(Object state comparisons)
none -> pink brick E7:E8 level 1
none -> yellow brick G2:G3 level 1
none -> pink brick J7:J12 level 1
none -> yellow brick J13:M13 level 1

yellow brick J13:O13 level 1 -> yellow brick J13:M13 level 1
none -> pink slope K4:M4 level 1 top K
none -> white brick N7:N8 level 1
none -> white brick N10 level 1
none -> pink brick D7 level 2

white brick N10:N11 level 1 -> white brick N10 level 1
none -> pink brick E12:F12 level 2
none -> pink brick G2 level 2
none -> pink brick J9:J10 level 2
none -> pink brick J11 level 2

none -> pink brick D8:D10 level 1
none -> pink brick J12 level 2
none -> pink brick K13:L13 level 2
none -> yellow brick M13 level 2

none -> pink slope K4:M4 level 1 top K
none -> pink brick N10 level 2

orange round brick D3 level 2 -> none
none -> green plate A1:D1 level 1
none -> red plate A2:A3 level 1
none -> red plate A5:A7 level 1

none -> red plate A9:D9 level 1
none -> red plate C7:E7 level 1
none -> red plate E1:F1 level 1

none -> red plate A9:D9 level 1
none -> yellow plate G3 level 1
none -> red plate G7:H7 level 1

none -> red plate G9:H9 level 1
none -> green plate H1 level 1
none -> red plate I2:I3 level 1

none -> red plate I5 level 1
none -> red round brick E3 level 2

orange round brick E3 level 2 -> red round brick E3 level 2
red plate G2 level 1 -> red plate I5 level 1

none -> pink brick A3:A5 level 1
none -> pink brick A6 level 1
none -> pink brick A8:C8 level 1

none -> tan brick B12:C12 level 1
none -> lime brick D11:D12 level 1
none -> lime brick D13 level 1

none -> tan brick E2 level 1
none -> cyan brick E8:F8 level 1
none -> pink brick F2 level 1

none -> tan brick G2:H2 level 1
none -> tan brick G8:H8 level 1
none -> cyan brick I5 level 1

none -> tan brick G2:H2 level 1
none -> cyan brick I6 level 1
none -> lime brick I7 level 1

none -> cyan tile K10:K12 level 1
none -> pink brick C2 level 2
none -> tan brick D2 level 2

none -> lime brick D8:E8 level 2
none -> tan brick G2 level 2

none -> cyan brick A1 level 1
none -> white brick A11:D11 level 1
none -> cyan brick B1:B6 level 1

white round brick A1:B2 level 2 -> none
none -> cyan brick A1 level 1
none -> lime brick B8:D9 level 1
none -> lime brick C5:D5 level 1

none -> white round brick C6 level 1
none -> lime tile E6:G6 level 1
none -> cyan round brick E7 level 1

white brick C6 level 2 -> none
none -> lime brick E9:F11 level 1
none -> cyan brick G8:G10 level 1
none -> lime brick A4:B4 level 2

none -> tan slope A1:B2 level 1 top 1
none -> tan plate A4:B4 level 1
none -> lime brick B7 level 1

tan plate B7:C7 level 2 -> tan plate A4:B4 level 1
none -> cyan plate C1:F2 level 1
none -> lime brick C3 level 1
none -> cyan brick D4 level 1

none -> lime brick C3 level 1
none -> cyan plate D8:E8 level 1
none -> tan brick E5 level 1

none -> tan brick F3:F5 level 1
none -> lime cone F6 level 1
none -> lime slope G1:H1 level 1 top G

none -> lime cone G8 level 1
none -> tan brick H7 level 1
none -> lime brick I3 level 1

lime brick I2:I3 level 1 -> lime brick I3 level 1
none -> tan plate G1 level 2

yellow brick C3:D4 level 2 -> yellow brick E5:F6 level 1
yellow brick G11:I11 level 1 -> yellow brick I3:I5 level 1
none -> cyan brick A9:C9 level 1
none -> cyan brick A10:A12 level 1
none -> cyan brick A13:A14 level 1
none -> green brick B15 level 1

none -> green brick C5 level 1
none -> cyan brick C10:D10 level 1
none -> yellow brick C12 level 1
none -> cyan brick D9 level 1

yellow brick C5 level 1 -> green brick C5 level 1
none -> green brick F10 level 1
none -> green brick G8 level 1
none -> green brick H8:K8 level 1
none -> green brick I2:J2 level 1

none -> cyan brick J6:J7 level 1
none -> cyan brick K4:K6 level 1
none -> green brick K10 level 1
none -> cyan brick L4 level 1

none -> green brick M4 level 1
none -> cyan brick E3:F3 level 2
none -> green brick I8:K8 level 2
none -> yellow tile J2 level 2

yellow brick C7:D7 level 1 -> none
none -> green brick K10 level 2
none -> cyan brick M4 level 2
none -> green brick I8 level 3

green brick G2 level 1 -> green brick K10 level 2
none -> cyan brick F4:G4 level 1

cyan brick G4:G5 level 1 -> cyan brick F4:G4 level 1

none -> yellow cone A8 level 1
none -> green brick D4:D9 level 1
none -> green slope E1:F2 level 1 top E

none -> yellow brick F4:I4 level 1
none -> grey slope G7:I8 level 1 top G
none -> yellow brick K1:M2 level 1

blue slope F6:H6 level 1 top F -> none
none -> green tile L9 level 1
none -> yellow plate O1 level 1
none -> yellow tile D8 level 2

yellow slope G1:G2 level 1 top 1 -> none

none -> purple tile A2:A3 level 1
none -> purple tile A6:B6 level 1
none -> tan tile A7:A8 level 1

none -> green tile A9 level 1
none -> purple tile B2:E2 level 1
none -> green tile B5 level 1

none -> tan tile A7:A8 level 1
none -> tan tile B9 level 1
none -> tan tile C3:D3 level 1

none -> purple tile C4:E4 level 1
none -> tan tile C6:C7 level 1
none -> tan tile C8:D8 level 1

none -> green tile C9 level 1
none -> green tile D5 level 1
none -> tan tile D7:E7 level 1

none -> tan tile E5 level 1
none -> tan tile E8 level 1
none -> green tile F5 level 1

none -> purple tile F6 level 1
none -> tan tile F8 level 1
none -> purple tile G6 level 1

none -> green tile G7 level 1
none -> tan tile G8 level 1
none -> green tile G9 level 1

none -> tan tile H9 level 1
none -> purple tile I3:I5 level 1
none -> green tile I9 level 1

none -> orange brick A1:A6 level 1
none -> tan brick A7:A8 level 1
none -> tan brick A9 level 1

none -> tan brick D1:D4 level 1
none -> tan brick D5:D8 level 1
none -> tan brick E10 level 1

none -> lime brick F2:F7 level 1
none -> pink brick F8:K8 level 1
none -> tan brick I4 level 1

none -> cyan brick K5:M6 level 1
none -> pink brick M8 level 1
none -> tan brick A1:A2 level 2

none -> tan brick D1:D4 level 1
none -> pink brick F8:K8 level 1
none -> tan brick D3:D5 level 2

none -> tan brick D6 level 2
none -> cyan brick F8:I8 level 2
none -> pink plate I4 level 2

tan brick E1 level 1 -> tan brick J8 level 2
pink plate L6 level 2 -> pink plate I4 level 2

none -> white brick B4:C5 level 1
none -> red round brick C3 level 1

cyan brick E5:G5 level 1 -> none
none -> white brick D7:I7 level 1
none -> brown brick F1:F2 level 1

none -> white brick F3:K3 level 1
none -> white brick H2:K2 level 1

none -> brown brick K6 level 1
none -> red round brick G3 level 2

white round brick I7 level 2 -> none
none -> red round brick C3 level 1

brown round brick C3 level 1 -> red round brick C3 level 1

-- The task --
Take every line from the records above that has the word "slope" and copy it.

-- Result of this task --
none -> pink slope K4:M4 level 1 top K
none -> pink slope K4:M4 level 1 top K
none -> tan slope A1:B2 level 1 top 1
none -> lime slope G1:H1 level 1 top G
none -> green slope E1:F2 level 1 top E
none -> grey slope G7:I8 level 1 top G
blue slope F6:H6 level 1 top F -> none
yellow slope G1:G2 level 1 top 1 -> none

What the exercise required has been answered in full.